Where a line of the data below has the string "left", copy that line.

[[ DATA SEGMENT open ]]

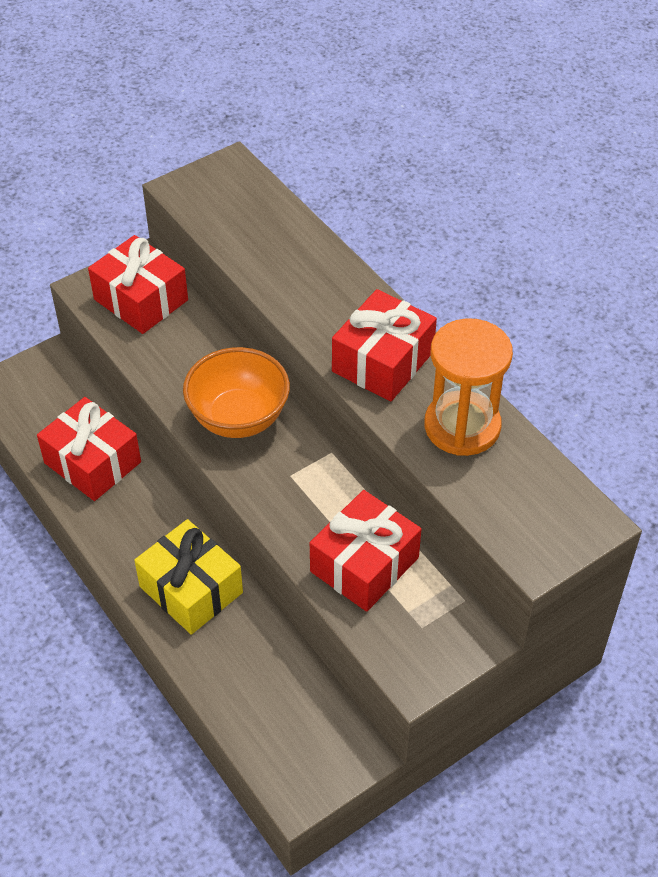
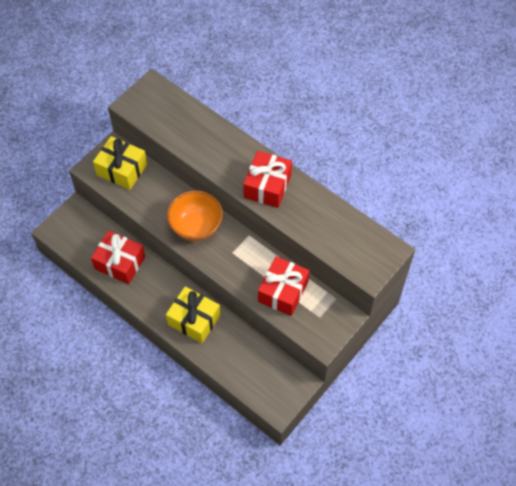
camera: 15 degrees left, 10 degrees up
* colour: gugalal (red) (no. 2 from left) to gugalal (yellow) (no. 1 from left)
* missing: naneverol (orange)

[[ DATA SEGMENT closed ]]

RESPONSE FOR THIS EXERCISE.
camera: 15 degrees left, 10 degrees up
* colour: gugalal (red) (no. 2 from left) to gugalal (yellow) (no. 1 from left)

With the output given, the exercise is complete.